··· DATA FOR THE TASK ···

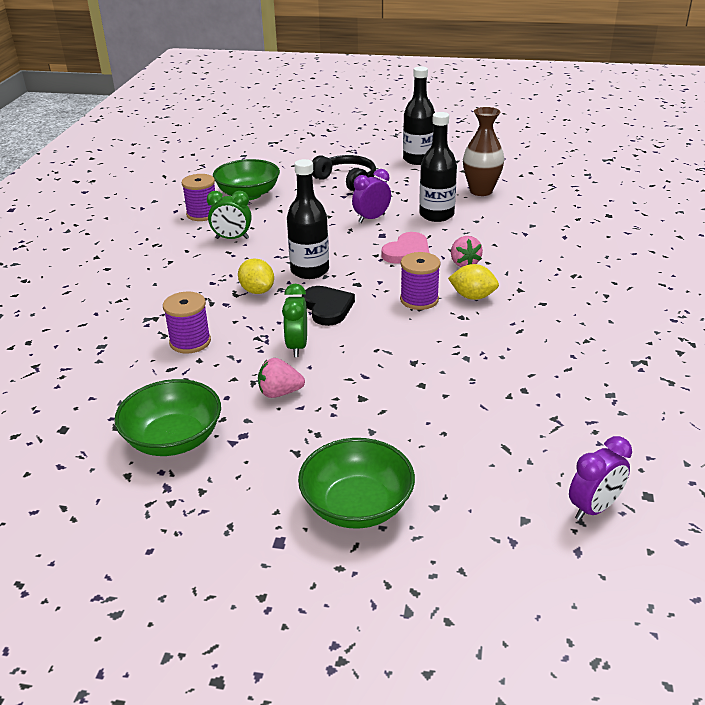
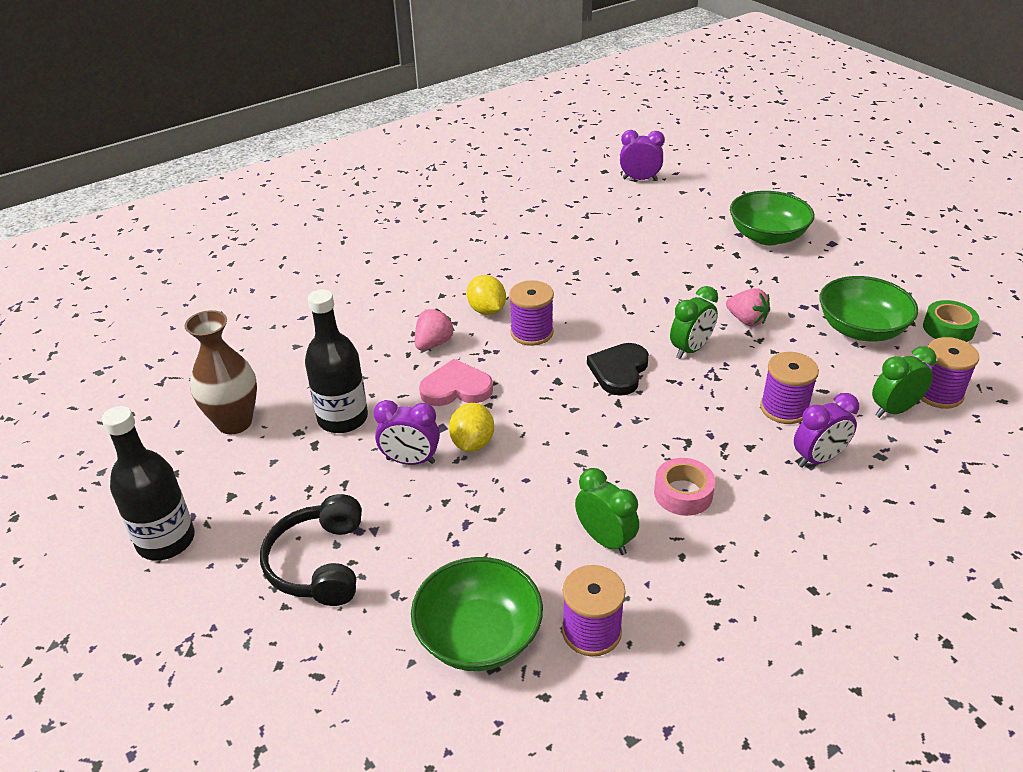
camera: 135 degrees left, 5 degrees up
(74, 413) = (938, 393): none -> purple spool
(87, 487) = (948, 329): none -> green tape
(106, 381) = (894, 410): none -> green clock
(143, 324) = (818, 459): none -> purple clock
(212, 271) = (683, 493): none -> pink tape
(257, 291) = (661, 432): yellow lemon -> yellow lemon (472, 443)
(309, 270) = (579, 425): black bottle -> none

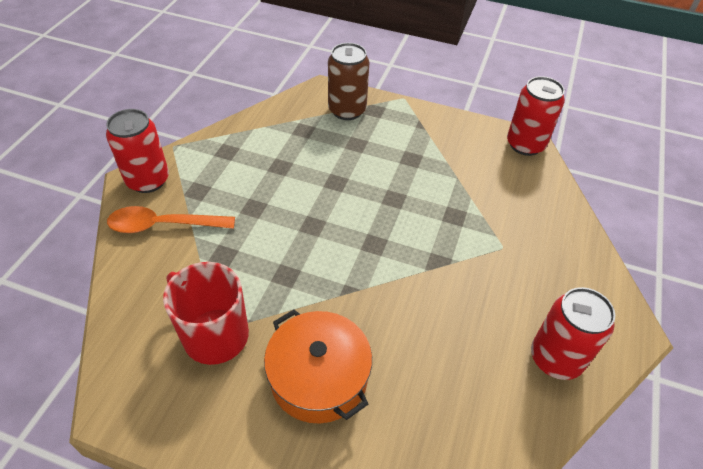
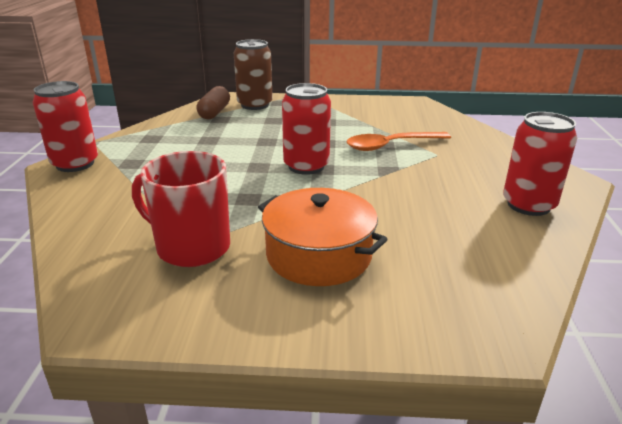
camera: 15 degrees left, 20 degrees down
(163, 225) = (103, 187): orange spoon -> orange spoon (391, 145)
(301, 117) = (214, 112): none -> brown capsule
(525, 144) = (416, 104): red can -> red can (306, 166)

···

* [WHAT YOU HAVE TO DO]: If the records contain pictures, skip them, and transcribe exactly every line from the one with "(87, 487) = (948, 329): none -> green tape" through the last line.

* [TASK SOLUTION]:
(87, 487) = (948, 329): none -> green tape
(106, 381) = (894, 410): none -> green clock
(143, 324) = (818, 459): none -> purple clock
(212, 271) = (683, 493): none -> pink tape
(257, 291) = (661, 432): yellow lemon -> yellow lemon (472, 443)
(309, 270) = (579, 425): black bottle -> none

camera: 15 degrees left, 20 degrees down
(163, 225) = (103, 187): orange spoon -> orange spoon (391, 145)
(301, 117) = (214, 112): none -> brown capsule
(525, 144) = (416, 104): red can -> red can (306, 166)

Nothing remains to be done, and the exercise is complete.